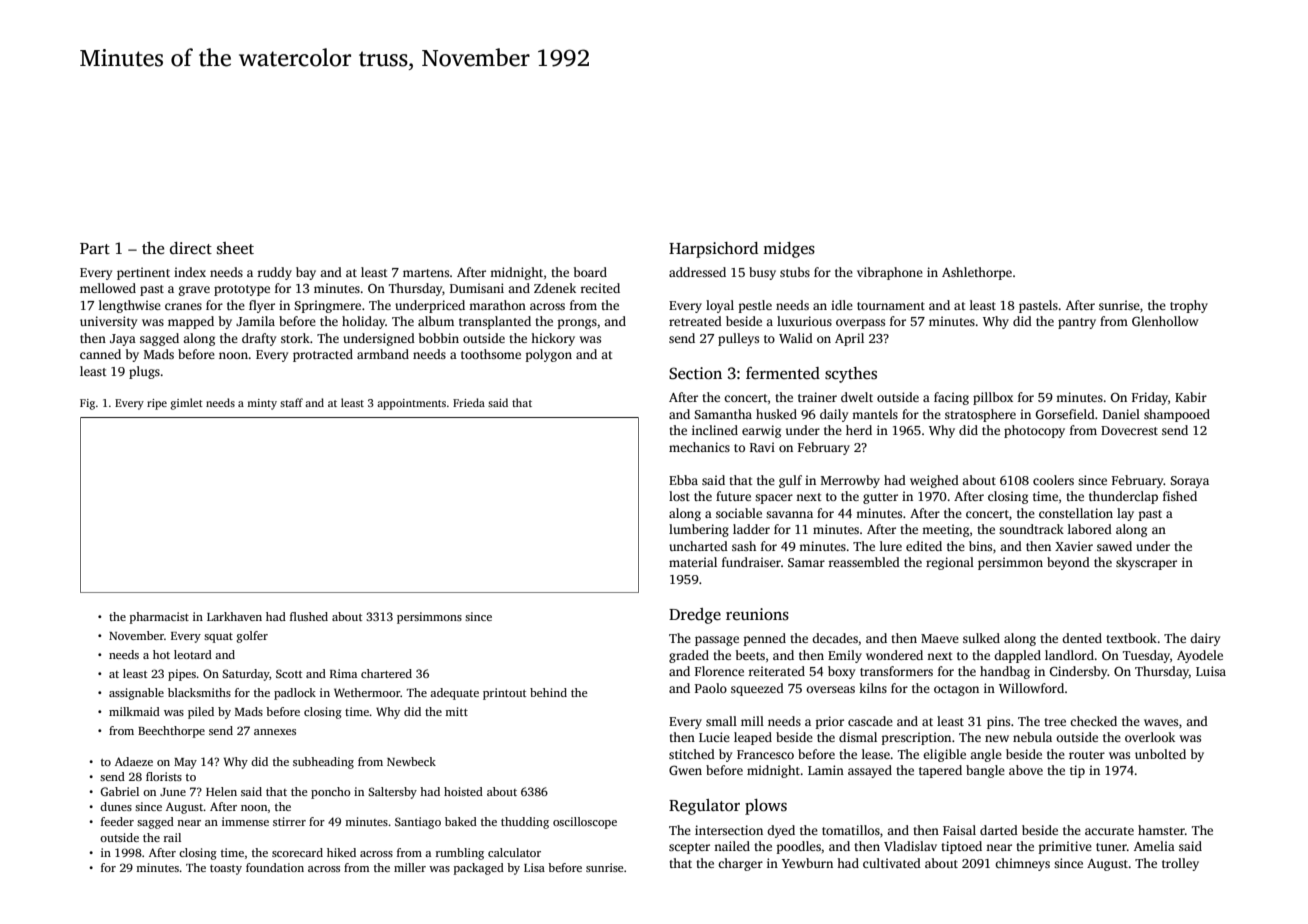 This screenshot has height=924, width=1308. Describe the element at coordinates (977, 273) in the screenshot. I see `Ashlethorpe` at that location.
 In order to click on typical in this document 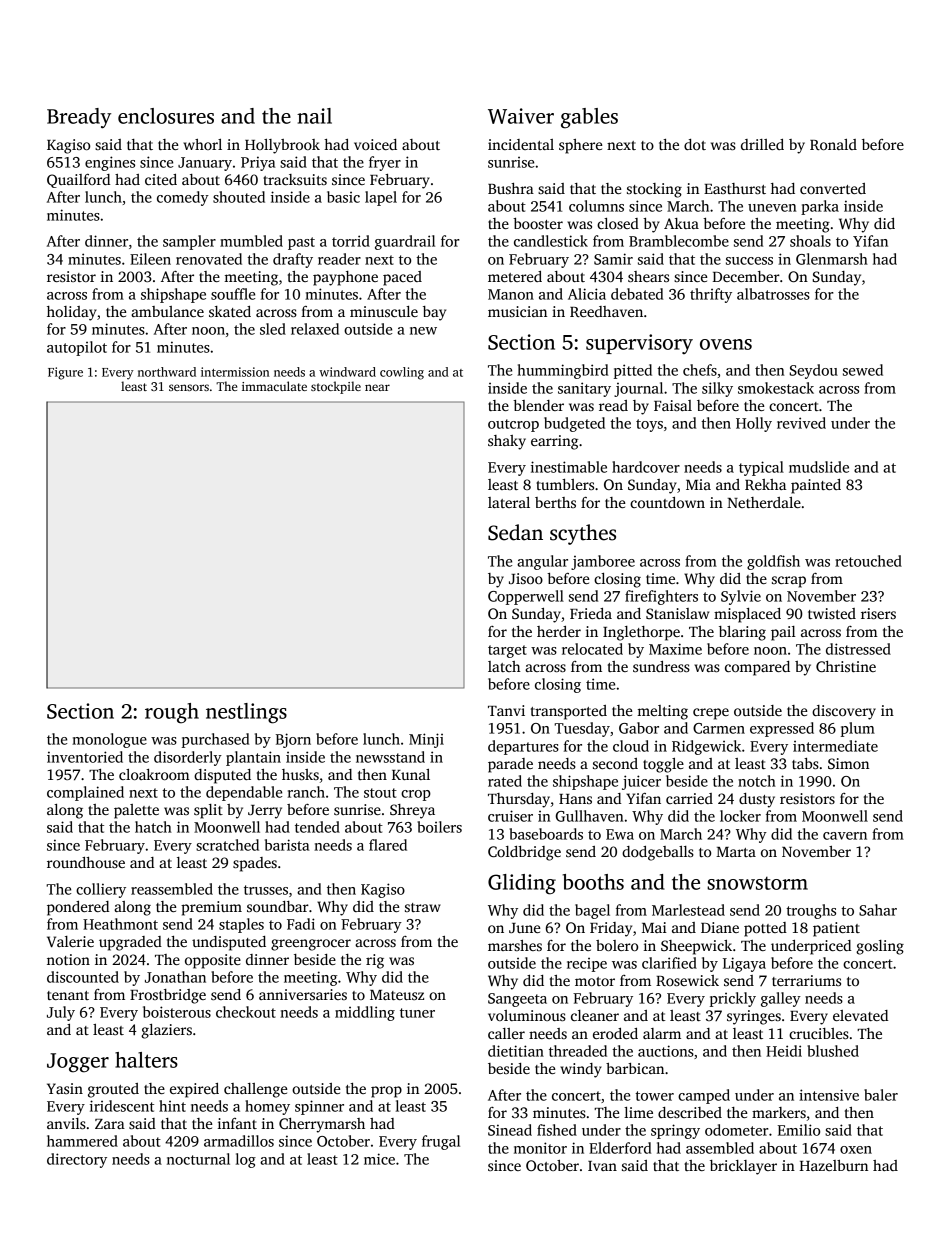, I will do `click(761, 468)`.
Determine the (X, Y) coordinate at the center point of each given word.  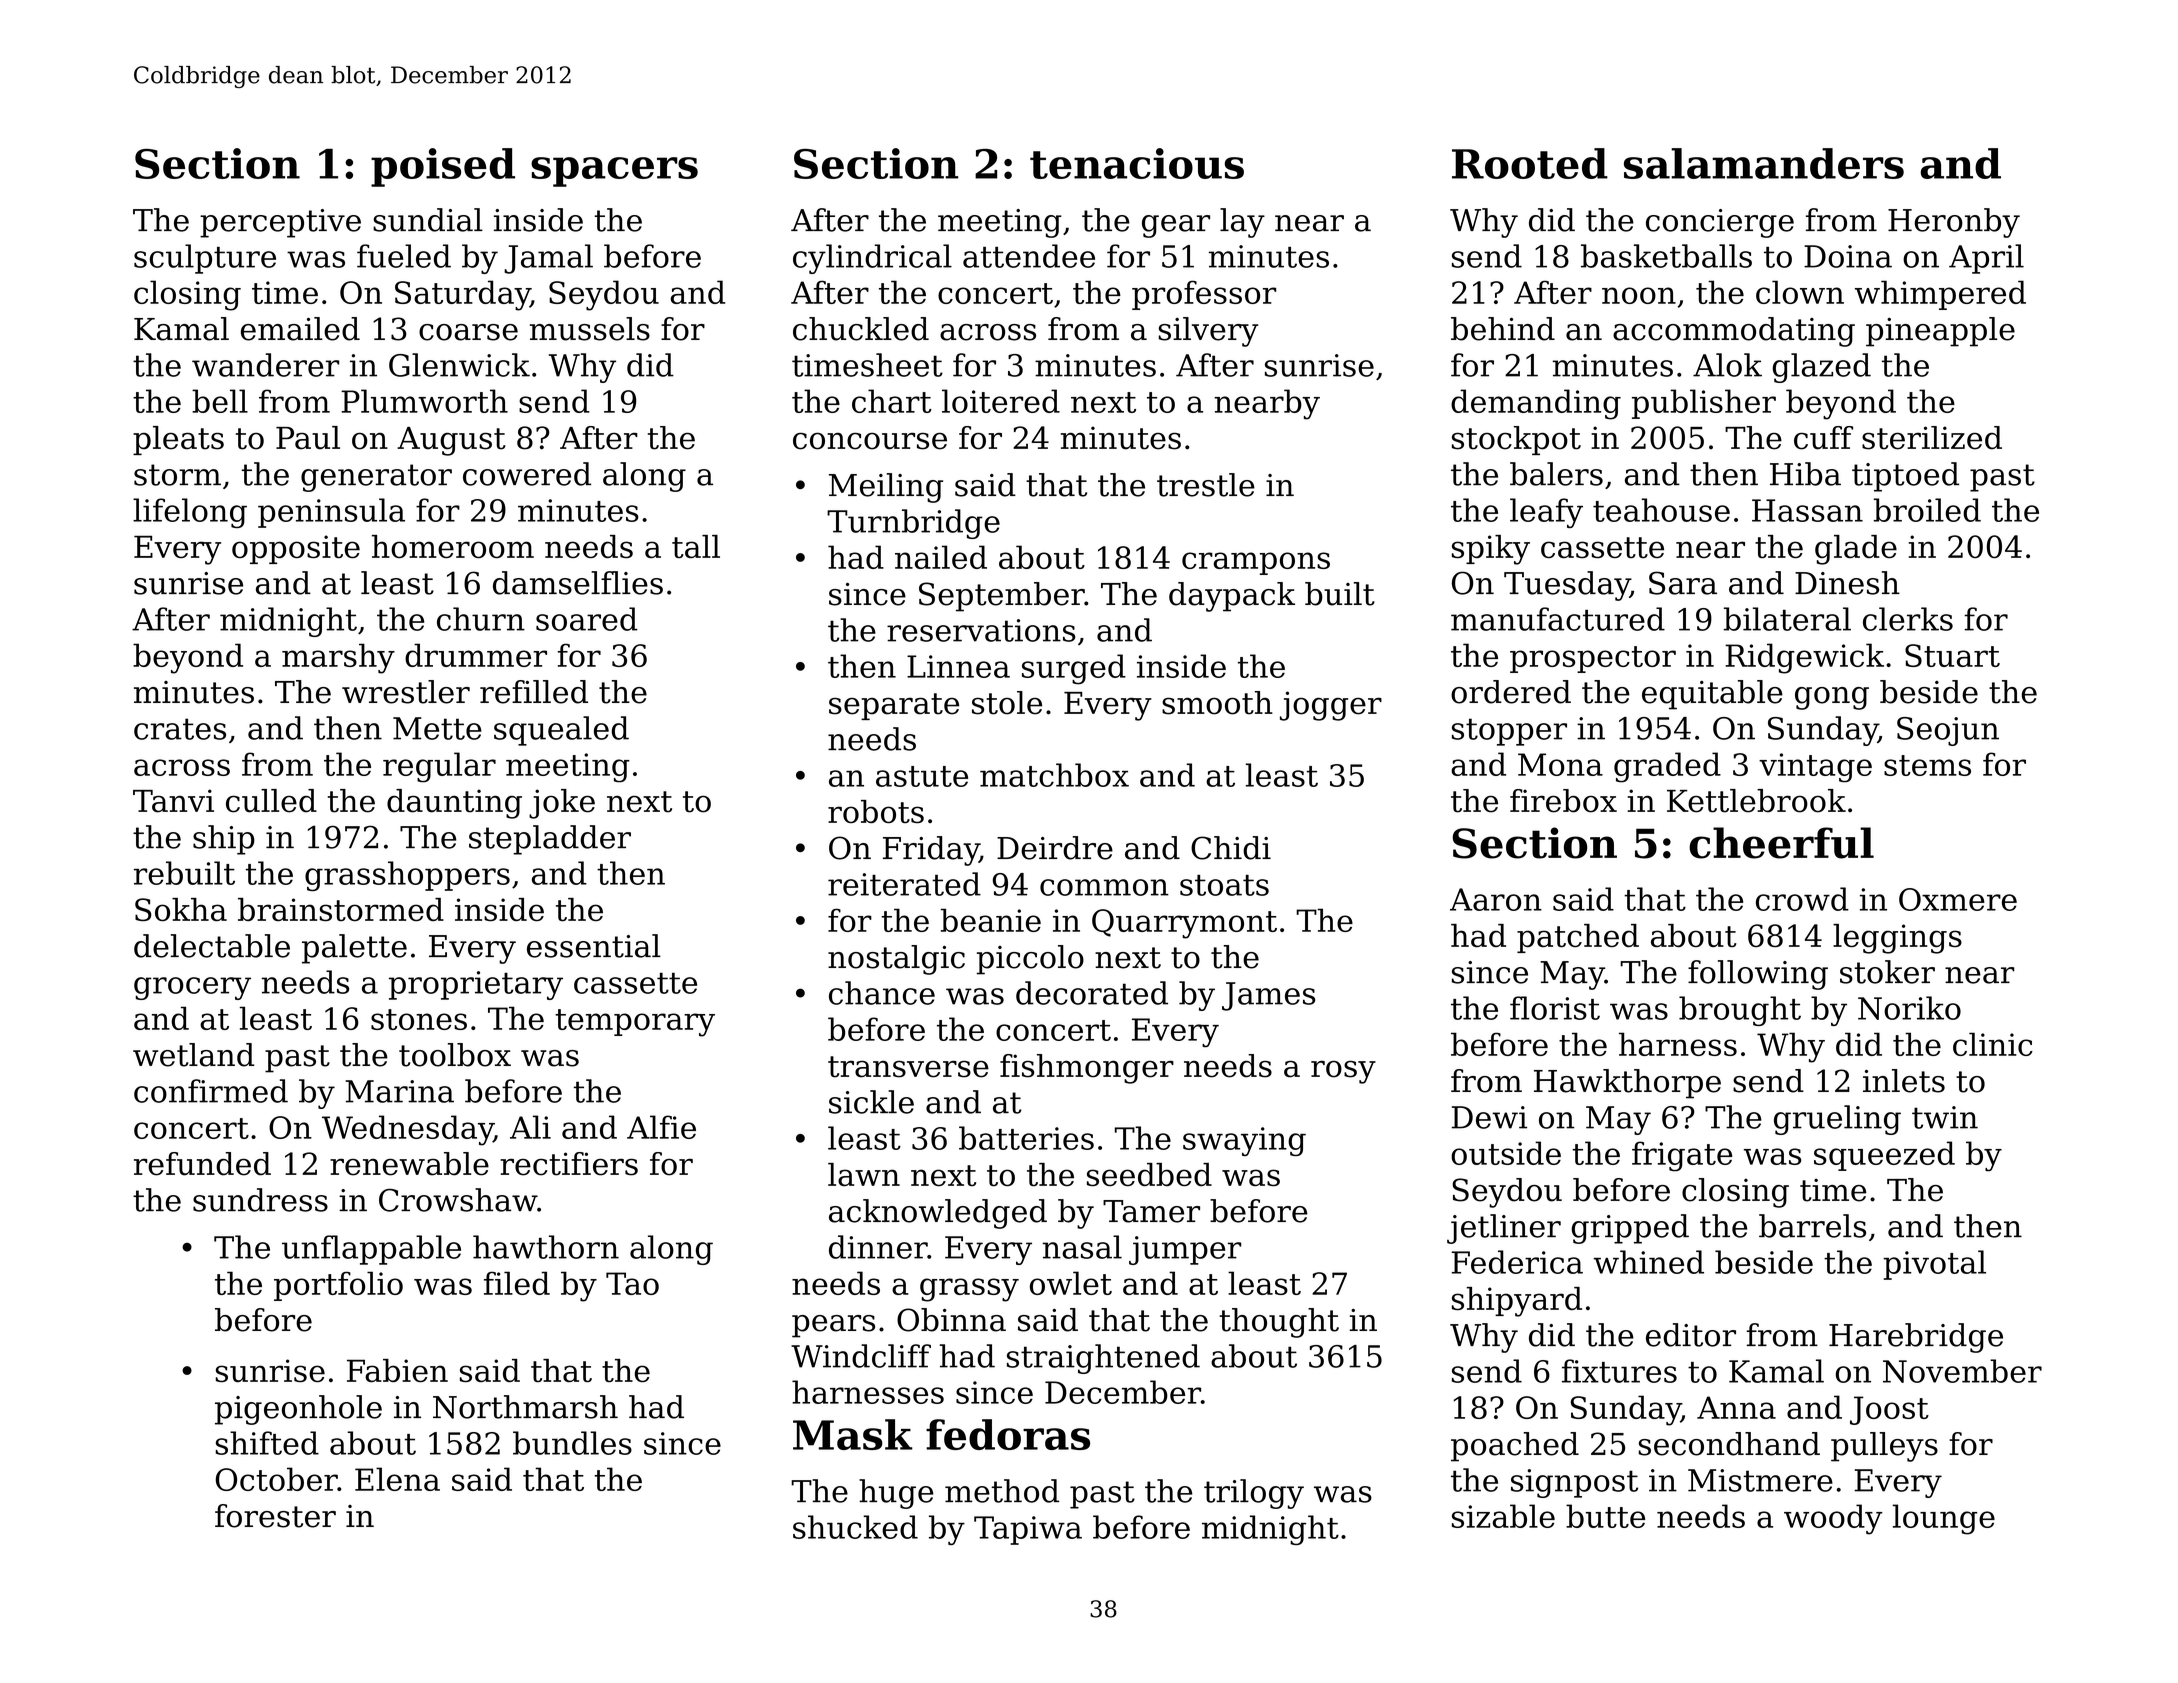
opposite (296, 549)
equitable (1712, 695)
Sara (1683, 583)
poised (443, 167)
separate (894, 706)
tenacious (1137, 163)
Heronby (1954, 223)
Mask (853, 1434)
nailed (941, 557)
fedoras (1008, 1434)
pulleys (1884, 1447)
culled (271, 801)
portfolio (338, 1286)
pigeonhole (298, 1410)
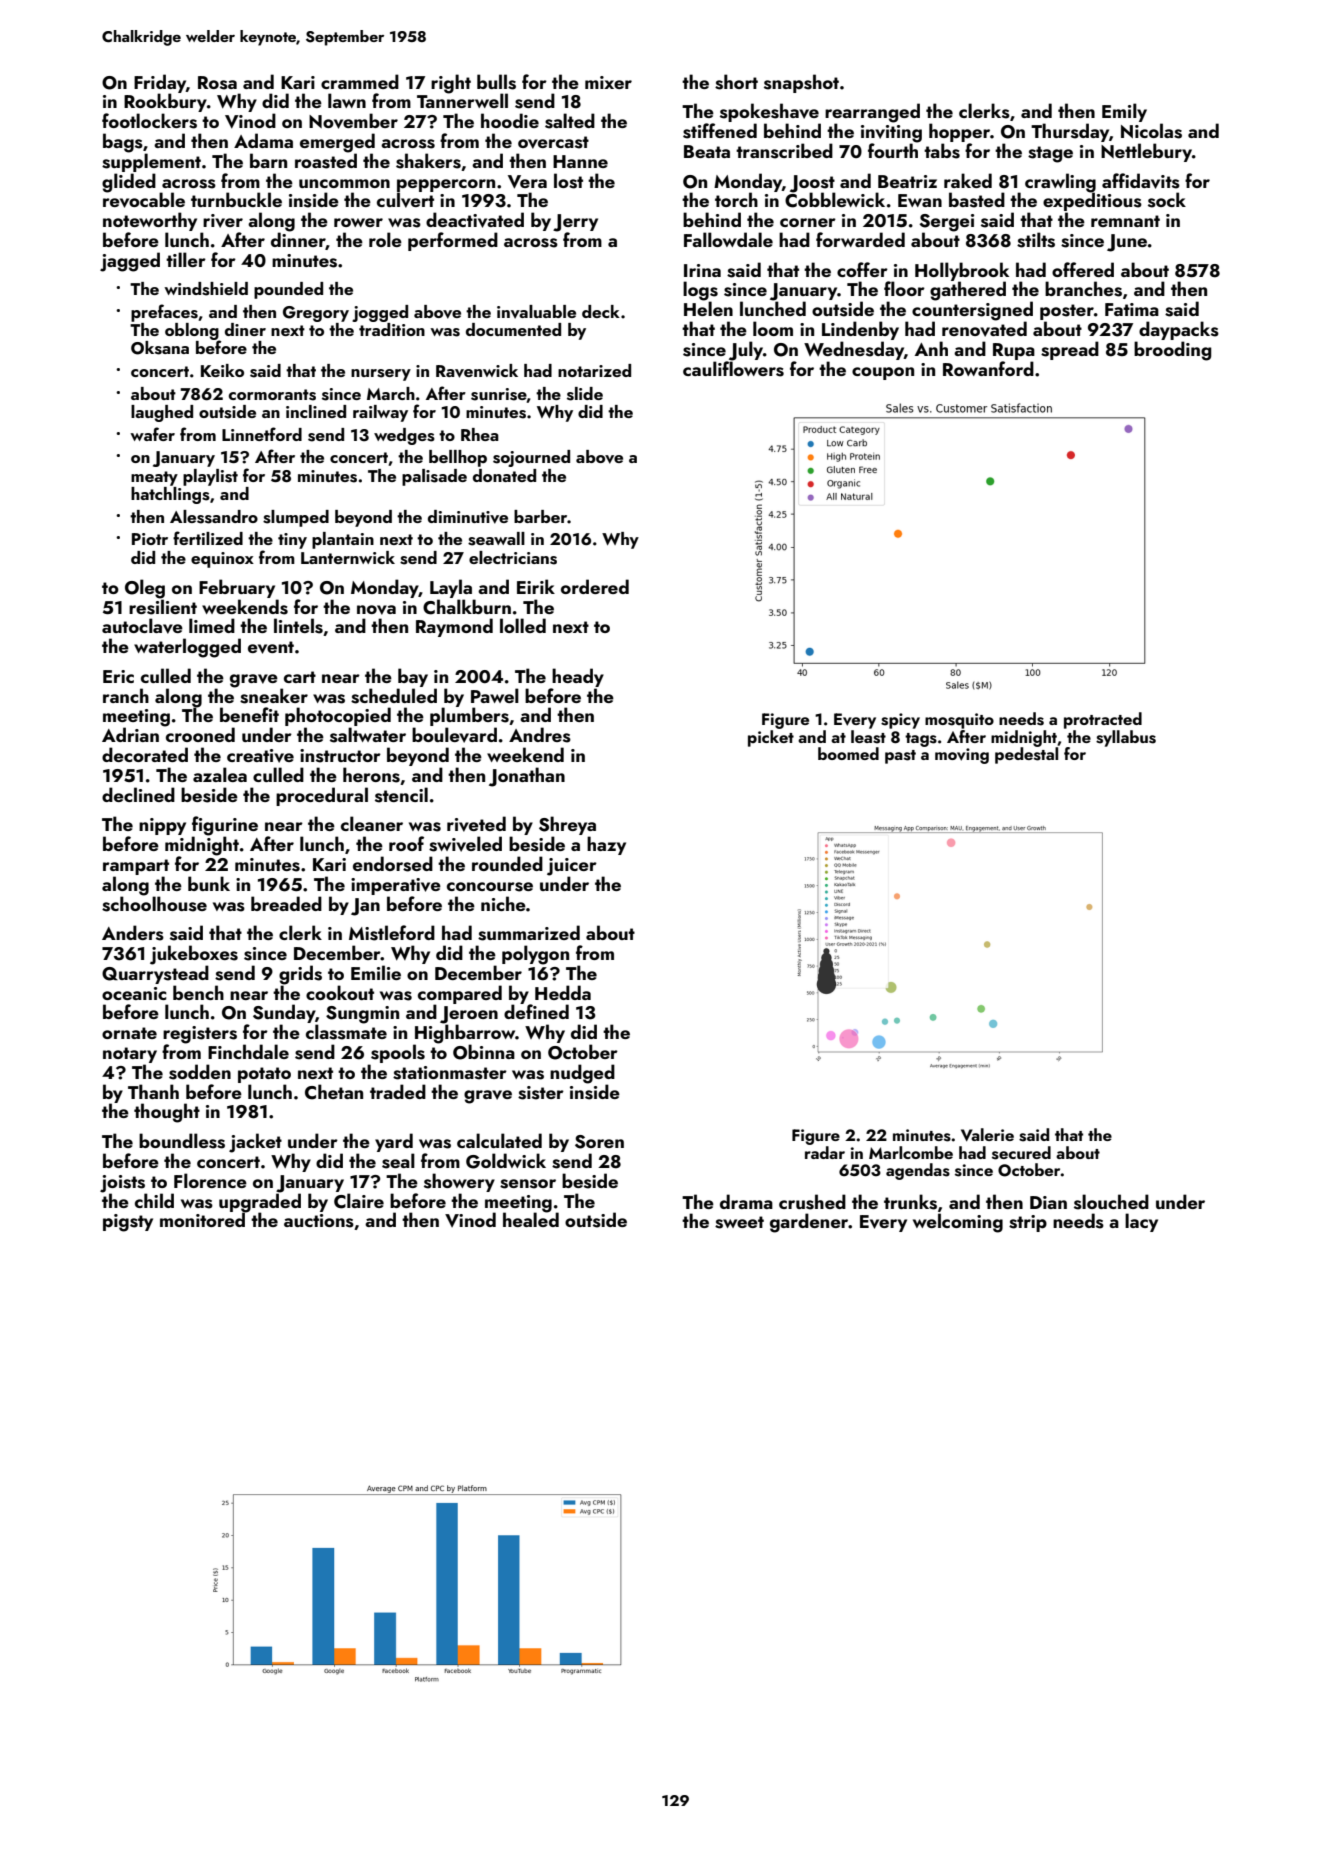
------------------------
## [Goal]
Rewrite the data from the line containing "separate (894, 706)" through the end, offsetting every coordinate by adding 4 to each number and leaving the pictures out.

## [Completed task]
separate (898, 710)
tenacious (1141, 167)
Heronby (1958, 227)
Mask (857, 1438)
nailed (945, 561)
fedoras (1012, 1438)
pulleys (1888, 1451)
culled (275, 805)
portfolio (342, 1290)
pigeonhole (302, 1414)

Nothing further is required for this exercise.